Records provided:
== Segment start ==

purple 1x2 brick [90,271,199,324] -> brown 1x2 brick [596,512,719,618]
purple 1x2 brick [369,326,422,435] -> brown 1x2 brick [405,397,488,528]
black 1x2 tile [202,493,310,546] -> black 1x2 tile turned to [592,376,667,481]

== Segment end ==
== Segment start ==

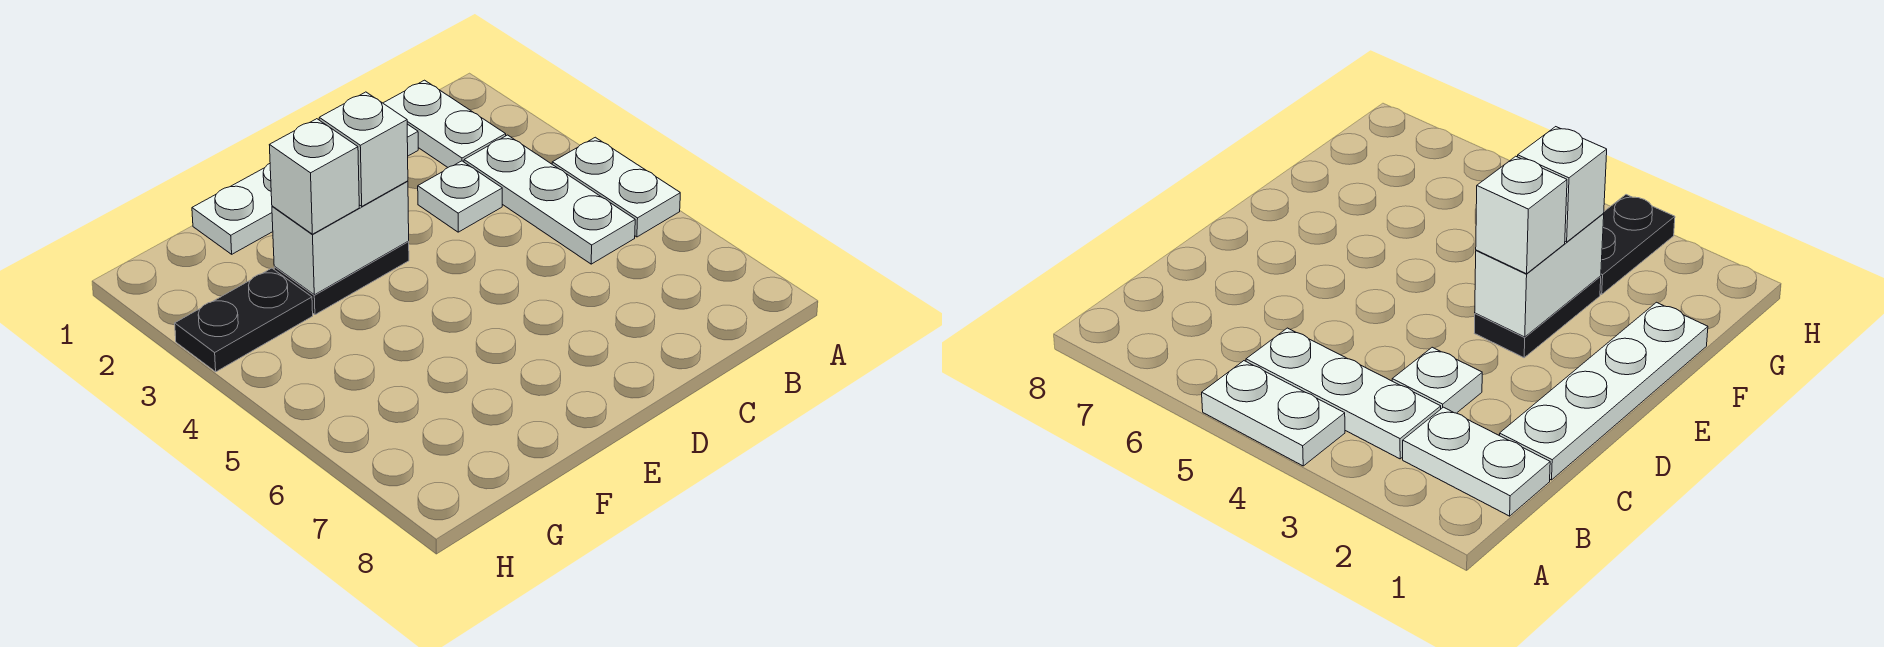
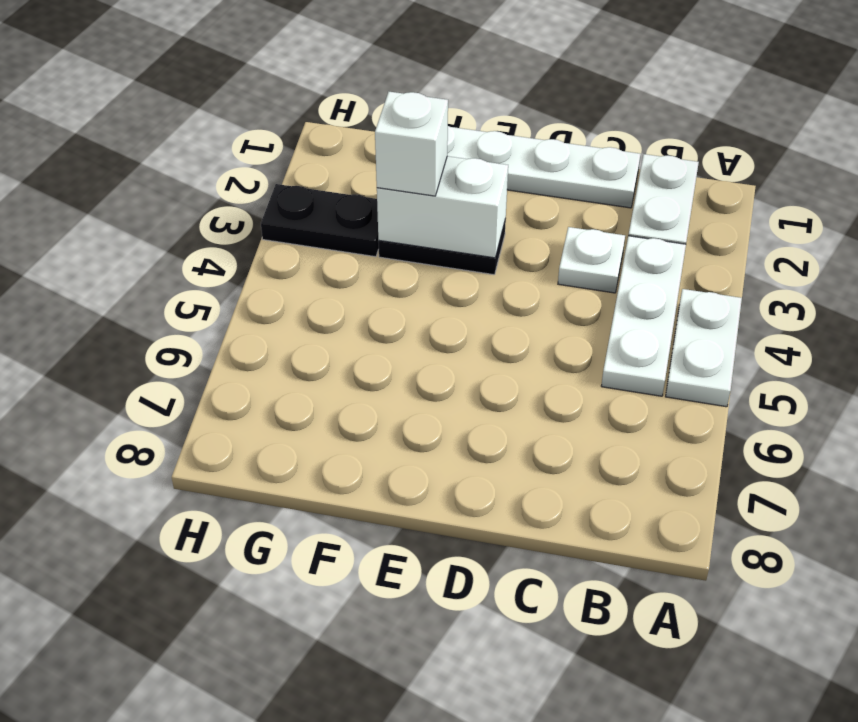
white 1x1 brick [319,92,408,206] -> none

== Segment end ==
== Segment start ==

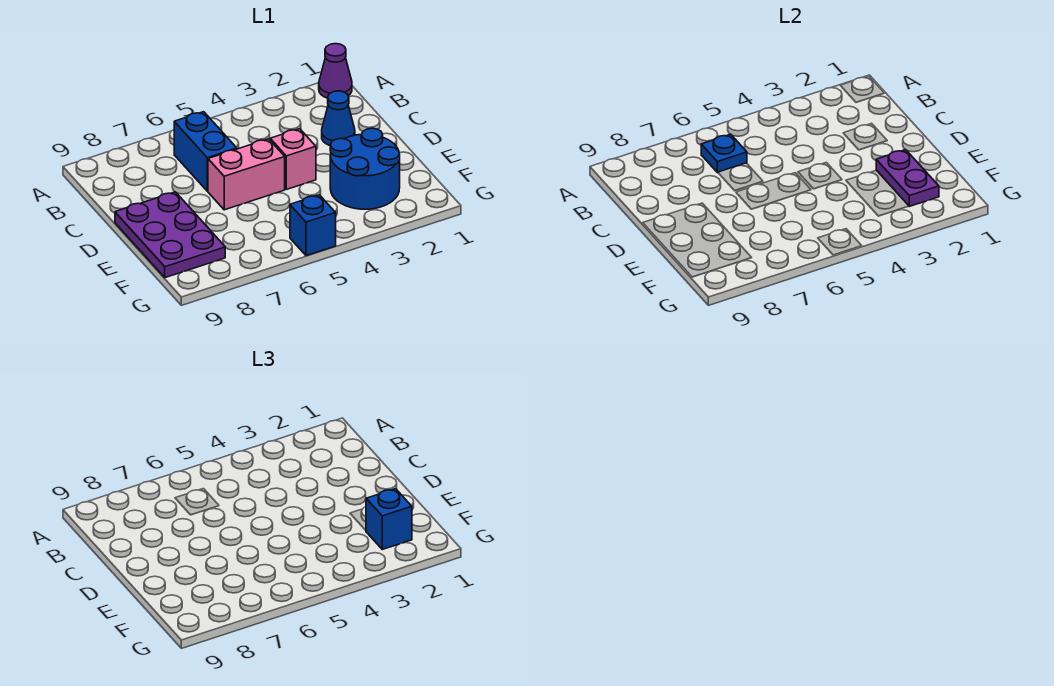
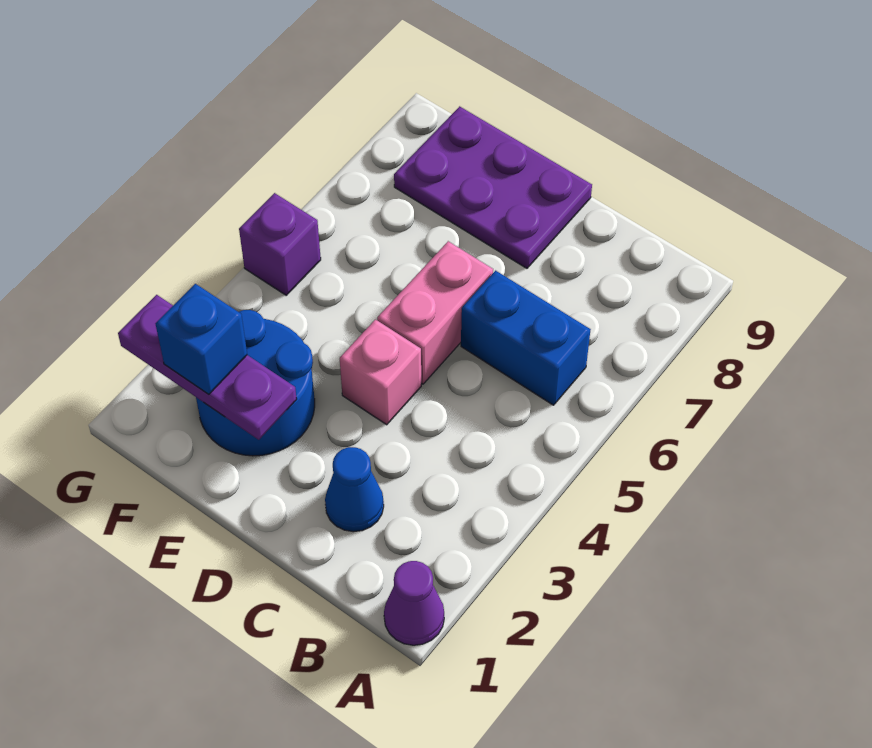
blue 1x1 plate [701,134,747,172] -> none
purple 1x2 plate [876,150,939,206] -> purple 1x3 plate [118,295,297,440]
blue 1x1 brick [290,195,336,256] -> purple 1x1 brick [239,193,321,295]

== Segment end ==

Problem description: Lines above with the string "none" need to be found and copied.

Reply:
white 1x1 brick [319,92,408,206] -> none
blue 1x1 plate [701,134,747,172] -> none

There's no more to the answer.